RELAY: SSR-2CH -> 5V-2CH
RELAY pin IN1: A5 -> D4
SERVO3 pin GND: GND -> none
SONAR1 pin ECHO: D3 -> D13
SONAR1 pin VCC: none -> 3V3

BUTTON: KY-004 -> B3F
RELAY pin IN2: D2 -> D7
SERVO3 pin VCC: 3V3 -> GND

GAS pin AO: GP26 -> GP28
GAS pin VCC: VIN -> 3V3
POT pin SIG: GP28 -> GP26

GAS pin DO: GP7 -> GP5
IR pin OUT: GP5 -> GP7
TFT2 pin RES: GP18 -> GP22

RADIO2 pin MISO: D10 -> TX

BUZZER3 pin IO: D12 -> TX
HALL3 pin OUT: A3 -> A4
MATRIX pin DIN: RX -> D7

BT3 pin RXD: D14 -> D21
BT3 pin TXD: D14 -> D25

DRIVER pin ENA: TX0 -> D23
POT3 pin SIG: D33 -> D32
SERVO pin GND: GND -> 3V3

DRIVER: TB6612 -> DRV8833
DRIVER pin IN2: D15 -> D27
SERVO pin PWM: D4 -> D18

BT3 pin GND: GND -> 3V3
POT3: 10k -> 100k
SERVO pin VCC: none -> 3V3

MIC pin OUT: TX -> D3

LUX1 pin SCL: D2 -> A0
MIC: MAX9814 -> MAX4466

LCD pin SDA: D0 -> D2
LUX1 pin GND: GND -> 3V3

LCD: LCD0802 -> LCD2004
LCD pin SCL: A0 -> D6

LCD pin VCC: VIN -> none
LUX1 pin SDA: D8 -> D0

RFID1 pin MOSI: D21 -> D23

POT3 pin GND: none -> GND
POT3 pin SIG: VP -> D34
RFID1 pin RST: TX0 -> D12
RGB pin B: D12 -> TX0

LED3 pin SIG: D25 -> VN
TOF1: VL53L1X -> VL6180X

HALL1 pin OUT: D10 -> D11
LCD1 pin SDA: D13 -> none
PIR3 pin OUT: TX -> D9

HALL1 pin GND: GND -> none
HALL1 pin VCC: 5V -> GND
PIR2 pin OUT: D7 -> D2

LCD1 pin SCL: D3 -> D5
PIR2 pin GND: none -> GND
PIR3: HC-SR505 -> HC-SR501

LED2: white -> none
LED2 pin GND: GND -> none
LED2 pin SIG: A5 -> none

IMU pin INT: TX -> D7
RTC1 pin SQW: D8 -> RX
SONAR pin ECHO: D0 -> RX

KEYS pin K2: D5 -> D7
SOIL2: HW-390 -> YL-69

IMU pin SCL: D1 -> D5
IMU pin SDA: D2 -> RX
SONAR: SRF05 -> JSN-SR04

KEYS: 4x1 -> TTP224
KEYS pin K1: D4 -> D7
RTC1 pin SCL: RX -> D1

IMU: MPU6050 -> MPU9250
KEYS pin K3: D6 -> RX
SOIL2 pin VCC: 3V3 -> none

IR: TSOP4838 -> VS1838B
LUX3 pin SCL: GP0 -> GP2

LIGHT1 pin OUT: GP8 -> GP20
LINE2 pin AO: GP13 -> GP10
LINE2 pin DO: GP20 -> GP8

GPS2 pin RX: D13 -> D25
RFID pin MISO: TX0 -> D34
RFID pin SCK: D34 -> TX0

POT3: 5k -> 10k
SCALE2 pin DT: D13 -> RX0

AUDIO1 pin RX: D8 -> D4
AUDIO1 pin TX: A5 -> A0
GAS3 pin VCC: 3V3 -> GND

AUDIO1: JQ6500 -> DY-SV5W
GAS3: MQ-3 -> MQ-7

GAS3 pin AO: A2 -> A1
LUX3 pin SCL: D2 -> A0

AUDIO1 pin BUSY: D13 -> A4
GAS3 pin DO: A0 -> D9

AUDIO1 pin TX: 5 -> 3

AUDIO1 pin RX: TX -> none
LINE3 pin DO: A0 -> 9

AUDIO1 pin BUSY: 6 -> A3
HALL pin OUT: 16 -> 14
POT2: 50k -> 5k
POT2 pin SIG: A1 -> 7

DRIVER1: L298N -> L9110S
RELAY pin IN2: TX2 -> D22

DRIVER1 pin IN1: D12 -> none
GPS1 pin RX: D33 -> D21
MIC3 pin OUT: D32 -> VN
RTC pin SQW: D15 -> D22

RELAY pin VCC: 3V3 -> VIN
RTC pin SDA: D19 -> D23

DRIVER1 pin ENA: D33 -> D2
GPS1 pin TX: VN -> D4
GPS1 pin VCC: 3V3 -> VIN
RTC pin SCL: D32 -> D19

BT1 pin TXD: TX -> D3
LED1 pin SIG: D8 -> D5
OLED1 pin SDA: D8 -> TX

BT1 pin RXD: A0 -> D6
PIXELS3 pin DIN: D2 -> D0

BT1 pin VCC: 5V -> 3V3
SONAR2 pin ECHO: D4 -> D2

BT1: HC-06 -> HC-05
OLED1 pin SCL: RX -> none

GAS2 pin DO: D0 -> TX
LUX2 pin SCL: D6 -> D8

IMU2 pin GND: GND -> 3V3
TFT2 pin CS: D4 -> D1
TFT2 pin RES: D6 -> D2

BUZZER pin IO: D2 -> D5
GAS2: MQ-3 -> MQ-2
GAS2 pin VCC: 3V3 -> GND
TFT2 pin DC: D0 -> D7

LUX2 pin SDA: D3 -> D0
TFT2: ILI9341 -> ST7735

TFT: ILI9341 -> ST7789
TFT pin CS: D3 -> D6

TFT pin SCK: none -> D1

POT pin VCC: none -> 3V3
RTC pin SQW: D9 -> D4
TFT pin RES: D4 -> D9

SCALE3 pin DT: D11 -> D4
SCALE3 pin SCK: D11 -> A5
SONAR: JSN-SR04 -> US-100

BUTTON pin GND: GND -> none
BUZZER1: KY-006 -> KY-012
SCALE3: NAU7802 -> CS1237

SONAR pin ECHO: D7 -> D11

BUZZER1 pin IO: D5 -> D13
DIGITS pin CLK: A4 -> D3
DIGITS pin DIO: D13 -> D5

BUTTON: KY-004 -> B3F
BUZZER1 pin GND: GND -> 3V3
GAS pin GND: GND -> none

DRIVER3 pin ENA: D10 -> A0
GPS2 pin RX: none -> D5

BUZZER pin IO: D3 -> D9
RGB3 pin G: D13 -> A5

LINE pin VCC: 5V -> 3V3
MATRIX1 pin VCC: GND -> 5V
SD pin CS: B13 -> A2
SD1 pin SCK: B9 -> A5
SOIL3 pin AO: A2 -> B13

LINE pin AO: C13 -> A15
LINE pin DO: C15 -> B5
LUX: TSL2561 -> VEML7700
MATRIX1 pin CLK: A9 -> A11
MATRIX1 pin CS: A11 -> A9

# # # # # # #

» EXERCISE INSTRUCTIONS:
Please retype exactly the line containing "GAS2 pin VCC: 3V3 -> GND" and each line after it to the end of the records, and nothing more.

» SOLUTION TO THIS PROBLEM:
GAS2 pin VCC: 3V3 -> GND
TFT2 pin DC: D0 -> D7

LUX2 pin SDA: D3 -> D0
TFT2: ILI9341 -> ST7735

TFT: ILI9341 -> ST7789
TFT pin CS: D3 -> D6

TFT pin SCK: none -> D1

POT pin VCC: none -> 3V3
RTC pin SQW: D9 -> D4
TFT pin RES: D4 -> D9

SCALE3 pin DT: D11 -> D4
SCALE3 pin SCK: D11 -> A5
SONAR: JSN-SR04 -> US-100

BUTTON pin GND: GND -> none
BUZZER1: KY-006 -> KY-012
SCALE3: NAU7802 -> CS1237

SONAR pin ECHO: D7 -> D11

BUZZER1 pin IO: D5 -> D13
DIGITS pin CLK: A4 -> D3
DIGITS pin DIO: D13 -> D5

BUTTON: KY-004 -> B3F
BUZZER1 pin GND: GND -> 3V3
GAS pin GND: GND -> none

DRIVER3 pin ENA: D10 -> A0
GPS2 pin RX: none -> D5

BUZZER pin IO: D3 -> D9
RGB3 pin G: D13 -> A5

LINE pin VCC: 5V -> 3V3
MATRIX1 pin VCC: GND -> 5V
SD pin CS: B13 -> A2
SD1 pin SCK: B9 -> A5
SOIL3 pin AO: A2 -> B13

LINE pin AO: C13 -> A15
LINE pin DO: C15 -> B5
LUX: TSL2561 -> VEML7700
MATRIX1 pin CLK: A9 -> A11
MATRIX1 pin CS: A11 -> A9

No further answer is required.